• What to produce:
Return the lines of the data below, from the one containing "purple circle: (93, 23) -> (90, 32), moved" through the very last, exactly and with both ends included; no pictures.

━━ Excerpted data ━━

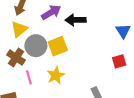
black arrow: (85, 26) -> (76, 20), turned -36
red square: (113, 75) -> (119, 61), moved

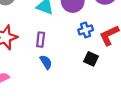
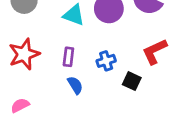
blue cross: (86, 30) -> (106, 61), moved

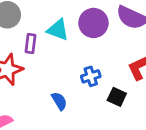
purple rectangle: (68, 57) -> (31, 44), moved

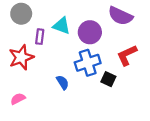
purple circle: (93, 23) -> (90, 32), moved
blue cross: (91, 76) -> (88, 63), size x1.6

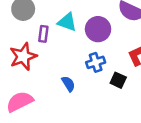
blue cross: (88, 63) -> (96, 62), size x0.7
pink semicircle: (18, 99) -> (20, 102), size x1.6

━━━

• Written reply:
purple circle: (93, 23) -> (90, 32), moved
blue cross: (91, 76) -> (88, 63), size x1.6

blue cross: (88, 63) -> (96, 62), size x0.7
pink semicircle: (18, 99) -> (20, 102), size x1.6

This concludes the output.